**WHAT YOU ARE ASKED TO DO**:
Here is the task for the listing below: output exactly the lines from the one containing "camera: 40 degrees left, 5 degrees up" through the one containing "(468, 111) = (351, 190): white", and leave out the pictures.

^^^^^^^^

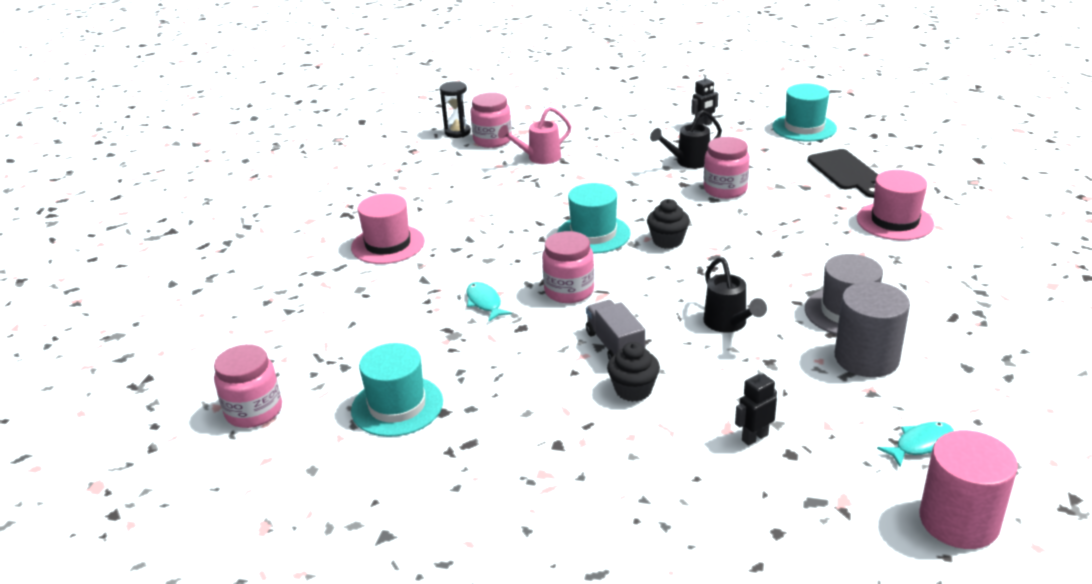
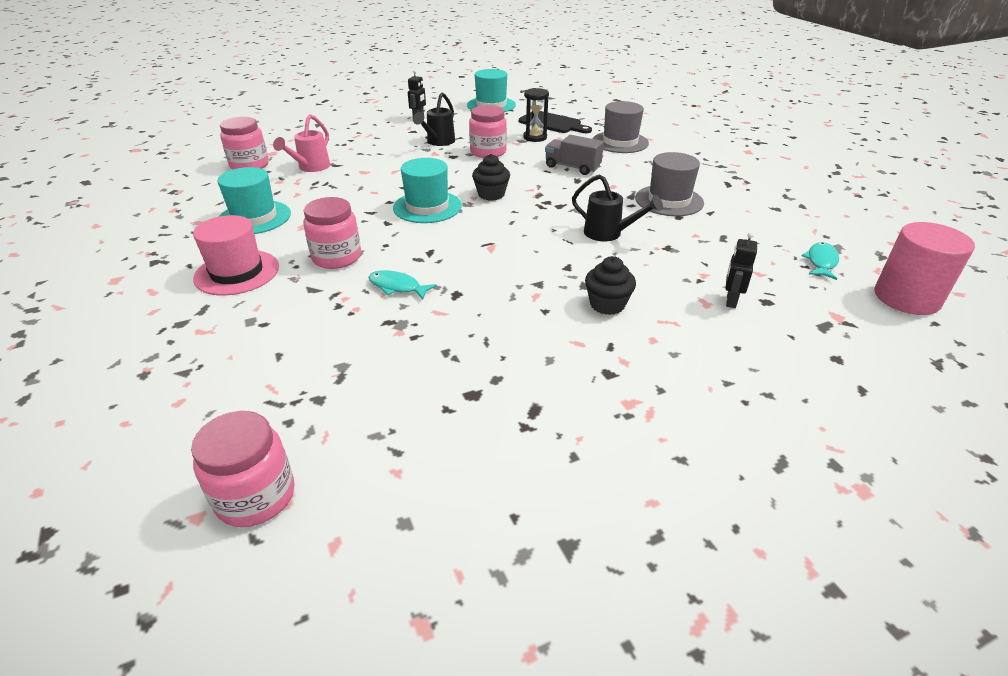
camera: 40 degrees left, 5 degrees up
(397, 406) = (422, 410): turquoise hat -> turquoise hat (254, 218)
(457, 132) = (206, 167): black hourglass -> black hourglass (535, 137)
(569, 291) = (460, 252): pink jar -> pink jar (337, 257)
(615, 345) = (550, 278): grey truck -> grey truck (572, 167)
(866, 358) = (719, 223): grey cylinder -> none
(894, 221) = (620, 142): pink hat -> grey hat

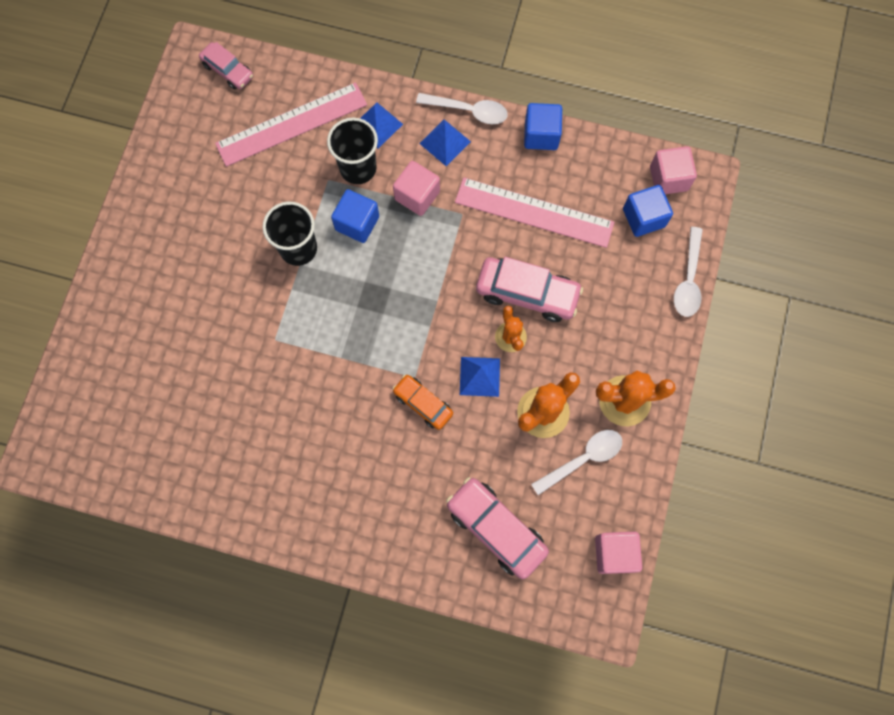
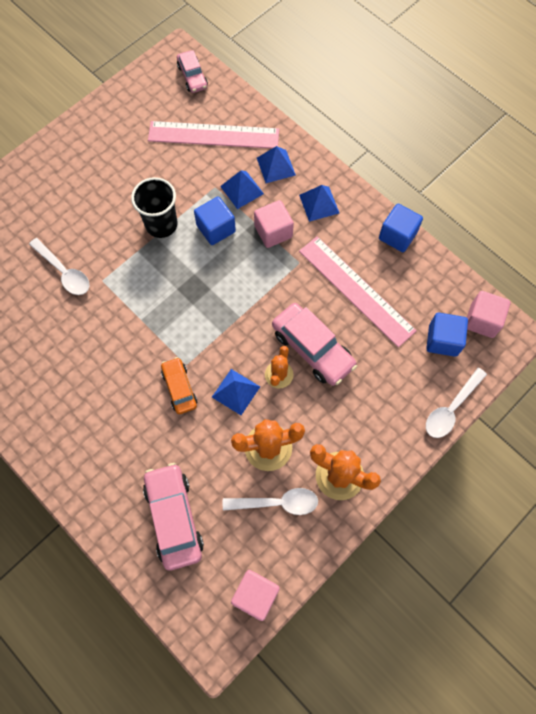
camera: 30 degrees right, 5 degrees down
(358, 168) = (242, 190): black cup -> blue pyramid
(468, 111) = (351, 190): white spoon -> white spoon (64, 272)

^^^^^^^^

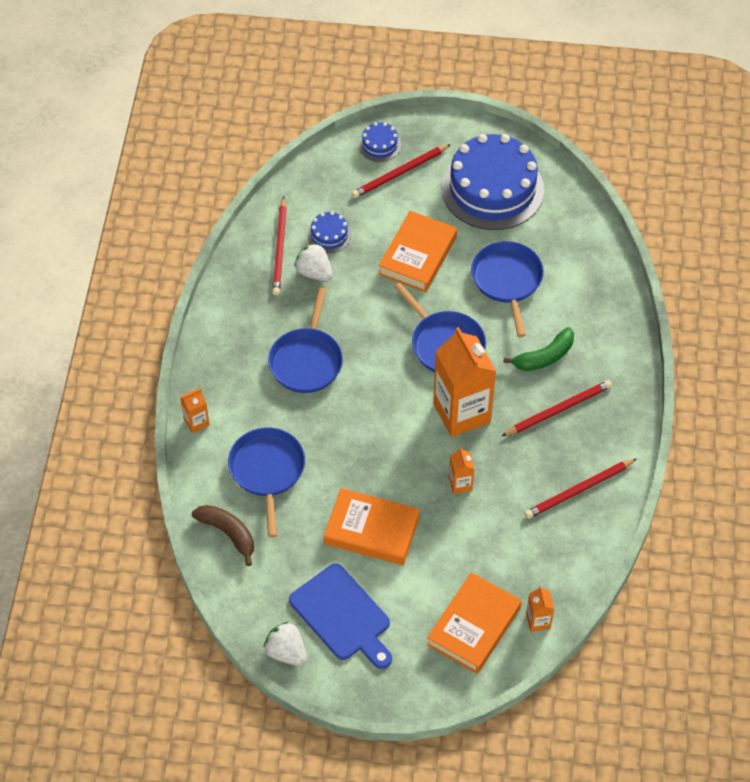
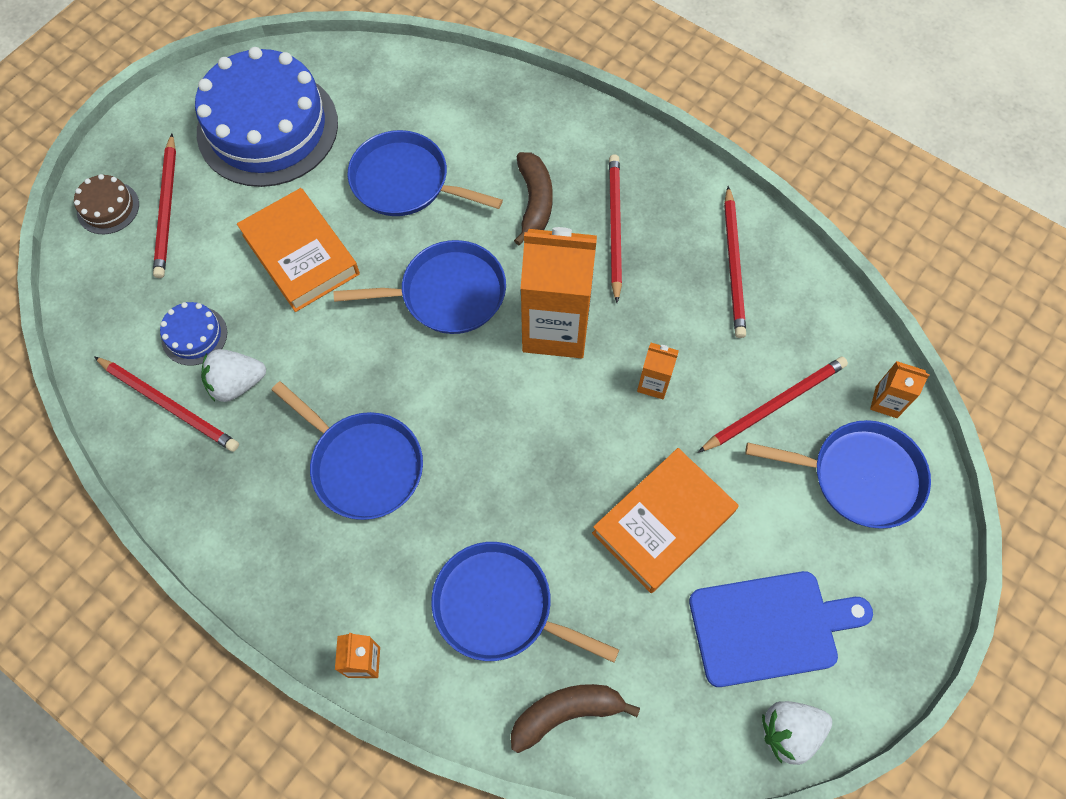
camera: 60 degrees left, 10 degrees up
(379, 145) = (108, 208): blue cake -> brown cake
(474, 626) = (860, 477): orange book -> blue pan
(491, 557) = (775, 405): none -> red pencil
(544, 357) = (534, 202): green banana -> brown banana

^^^^^^^^

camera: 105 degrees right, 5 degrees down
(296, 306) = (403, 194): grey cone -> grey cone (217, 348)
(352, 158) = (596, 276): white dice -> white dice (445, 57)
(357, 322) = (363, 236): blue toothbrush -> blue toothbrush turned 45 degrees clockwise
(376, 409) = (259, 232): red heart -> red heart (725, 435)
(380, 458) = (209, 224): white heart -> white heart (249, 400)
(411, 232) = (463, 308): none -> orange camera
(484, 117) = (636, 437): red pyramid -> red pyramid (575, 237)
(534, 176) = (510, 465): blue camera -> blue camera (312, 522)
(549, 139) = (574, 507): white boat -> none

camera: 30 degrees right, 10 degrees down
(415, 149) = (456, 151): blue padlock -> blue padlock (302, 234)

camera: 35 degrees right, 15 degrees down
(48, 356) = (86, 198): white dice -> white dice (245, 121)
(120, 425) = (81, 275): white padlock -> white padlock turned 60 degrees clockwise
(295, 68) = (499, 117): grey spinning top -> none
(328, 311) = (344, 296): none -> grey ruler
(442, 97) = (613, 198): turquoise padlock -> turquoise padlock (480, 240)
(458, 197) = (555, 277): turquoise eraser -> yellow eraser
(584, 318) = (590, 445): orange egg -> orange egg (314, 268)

^^^^^^^^

**PROBLEM SOLUTION**:
camera: 40 degrees left, 5 degrees up
(397, 406) = (422, 410): turquoise hat -> turquoise hat (254, 218)
(457, 132) = (206, 167): black hourglass -> black hourglass (535, 137)
(569, 291) = (460, 252): pink jar -> pink jar (337, 257)
(615, 345) = (550, 278): grey truck -> grey truck (572, 167)
(866, 358) = (719, 223): grey cylinder -> none
(894, 221) = (620, 142): pink hat -> grey hat

camera: 30 degrees right, 5 degrees down
(358, 168) = (242, 190): black cup -> blue pyramid
(468, 111) = (351, 190): white spoon -> white spoon (64, 272)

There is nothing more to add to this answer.